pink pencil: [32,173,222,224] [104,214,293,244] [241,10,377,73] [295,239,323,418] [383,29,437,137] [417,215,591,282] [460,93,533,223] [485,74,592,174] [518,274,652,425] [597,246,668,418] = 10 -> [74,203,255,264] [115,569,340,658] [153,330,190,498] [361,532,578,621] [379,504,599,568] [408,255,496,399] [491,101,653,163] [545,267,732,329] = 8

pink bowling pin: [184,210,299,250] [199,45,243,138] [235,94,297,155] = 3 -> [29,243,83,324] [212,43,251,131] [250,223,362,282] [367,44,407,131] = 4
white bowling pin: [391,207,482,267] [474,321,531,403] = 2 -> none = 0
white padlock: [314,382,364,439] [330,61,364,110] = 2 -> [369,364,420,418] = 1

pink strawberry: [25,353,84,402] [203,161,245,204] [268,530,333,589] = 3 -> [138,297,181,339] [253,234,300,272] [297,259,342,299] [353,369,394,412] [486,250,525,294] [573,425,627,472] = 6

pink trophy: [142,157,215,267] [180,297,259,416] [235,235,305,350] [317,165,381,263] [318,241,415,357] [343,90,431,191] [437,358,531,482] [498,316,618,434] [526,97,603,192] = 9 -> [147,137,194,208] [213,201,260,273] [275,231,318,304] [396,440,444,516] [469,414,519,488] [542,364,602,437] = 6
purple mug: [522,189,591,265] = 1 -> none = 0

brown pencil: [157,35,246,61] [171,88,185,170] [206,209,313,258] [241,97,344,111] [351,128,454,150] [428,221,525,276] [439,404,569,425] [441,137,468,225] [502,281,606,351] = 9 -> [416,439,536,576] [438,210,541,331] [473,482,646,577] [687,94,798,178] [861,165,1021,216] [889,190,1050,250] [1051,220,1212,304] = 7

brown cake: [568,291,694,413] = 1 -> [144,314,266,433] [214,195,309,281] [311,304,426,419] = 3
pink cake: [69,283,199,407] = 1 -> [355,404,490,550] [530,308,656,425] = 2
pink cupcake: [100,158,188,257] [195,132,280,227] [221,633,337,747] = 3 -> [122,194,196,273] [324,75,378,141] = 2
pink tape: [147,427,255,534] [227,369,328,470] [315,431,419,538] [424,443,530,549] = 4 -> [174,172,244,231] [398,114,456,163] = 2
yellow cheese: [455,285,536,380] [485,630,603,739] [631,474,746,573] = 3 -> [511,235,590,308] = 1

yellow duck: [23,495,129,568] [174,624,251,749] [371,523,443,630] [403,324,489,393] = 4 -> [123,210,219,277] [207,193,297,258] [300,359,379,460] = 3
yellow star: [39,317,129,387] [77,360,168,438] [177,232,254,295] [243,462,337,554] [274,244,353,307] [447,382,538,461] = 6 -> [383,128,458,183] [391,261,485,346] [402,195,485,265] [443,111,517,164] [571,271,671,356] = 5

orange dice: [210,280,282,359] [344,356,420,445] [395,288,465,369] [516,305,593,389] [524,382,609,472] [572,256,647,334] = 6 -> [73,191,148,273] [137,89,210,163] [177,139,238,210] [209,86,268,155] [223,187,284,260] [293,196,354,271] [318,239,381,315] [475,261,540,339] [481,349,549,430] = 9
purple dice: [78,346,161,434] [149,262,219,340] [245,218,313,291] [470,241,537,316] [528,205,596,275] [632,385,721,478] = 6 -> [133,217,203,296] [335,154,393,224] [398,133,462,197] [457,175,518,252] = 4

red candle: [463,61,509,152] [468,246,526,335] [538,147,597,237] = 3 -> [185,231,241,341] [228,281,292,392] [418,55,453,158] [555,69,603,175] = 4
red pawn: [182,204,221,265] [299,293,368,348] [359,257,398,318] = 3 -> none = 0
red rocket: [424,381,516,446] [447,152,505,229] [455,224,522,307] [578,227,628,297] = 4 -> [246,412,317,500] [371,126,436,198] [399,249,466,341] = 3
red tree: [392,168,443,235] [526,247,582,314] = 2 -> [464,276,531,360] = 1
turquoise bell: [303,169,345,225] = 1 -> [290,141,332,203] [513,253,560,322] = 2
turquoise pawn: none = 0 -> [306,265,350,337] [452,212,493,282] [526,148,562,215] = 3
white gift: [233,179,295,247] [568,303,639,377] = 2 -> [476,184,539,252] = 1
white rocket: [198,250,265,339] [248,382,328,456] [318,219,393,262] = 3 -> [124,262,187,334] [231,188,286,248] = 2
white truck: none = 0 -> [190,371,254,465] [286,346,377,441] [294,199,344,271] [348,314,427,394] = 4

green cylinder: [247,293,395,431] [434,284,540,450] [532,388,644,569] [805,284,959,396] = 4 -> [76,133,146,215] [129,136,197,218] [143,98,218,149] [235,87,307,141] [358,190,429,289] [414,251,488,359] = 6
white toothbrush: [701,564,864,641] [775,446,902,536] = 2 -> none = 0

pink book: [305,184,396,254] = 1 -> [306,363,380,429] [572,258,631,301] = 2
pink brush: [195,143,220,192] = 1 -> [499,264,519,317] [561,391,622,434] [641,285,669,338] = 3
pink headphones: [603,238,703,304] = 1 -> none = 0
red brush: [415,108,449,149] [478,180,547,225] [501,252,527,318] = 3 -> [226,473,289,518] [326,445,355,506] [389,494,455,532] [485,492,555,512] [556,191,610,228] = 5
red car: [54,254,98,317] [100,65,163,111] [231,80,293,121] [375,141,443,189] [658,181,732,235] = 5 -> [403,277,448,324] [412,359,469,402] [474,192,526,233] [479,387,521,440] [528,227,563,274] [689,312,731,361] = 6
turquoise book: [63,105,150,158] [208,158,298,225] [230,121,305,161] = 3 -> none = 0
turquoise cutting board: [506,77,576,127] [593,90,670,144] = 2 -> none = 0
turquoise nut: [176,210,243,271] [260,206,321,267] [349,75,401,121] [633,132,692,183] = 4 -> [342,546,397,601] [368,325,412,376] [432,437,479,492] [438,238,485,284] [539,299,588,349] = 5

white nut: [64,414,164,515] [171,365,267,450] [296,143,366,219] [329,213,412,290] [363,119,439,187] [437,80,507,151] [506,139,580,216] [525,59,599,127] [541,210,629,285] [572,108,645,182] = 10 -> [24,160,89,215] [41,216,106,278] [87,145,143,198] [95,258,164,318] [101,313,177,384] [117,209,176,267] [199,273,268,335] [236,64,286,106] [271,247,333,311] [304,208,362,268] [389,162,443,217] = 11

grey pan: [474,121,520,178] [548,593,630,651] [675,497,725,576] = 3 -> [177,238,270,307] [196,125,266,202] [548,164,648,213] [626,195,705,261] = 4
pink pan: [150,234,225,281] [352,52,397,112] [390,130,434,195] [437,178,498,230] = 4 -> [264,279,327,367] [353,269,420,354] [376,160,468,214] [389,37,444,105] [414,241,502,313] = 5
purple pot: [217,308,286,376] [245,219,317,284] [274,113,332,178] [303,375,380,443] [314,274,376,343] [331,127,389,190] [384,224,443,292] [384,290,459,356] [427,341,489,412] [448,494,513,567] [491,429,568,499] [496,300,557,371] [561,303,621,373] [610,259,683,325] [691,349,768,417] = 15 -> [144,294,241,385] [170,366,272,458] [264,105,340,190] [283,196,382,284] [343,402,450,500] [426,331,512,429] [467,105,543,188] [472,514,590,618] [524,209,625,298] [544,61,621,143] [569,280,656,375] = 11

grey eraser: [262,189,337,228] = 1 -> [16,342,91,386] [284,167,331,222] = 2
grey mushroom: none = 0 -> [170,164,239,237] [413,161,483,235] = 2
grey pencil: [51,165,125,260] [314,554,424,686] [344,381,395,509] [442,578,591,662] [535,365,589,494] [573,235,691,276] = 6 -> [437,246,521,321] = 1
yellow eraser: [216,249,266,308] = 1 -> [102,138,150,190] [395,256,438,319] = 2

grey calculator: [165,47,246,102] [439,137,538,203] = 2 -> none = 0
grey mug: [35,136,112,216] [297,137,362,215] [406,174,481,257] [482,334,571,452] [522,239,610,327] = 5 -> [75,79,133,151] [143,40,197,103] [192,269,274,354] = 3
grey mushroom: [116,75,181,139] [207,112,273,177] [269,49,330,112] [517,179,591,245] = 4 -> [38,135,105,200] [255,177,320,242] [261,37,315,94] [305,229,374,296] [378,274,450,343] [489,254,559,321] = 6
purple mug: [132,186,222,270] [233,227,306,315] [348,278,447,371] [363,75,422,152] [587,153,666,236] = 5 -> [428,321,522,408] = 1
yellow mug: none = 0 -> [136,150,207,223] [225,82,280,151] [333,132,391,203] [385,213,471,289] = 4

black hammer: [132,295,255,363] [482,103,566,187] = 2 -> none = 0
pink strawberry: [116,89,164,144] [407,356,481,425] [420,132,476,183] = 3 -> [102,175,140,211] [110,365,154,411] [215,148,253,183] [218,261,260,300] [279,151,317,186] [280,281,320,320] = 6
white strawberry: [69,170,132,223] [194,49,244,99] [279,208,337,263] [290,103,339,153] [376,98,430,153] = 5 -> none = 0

What is needed.
Gather each line of the listing containing the word "strawberry" and show it.

Solution.
pink strawberry: [25,353,84,402] [203,161,245,204] [268,530,333,589] = 3 -> [138,297,181,339] [253,234,300,272] [297,259,342,299] [353,369,394,412] [486,250,525,294] [573,425,627,472] = 6
pink strawberry: [116,89,164,144] [407,356,481,425] [420,132,476,183] = 3 -> [102,175,140,211] [110,365,154,411] [215,148,253,183] [218,261,260,300] [279,151,317,186] [280,281,320,320] = 6
white strawberry: [69,170,132,223] [194,49,244,99] [279,208,337,263] [290,103,339,153] [376,98,430,153] = 5 -> none = 0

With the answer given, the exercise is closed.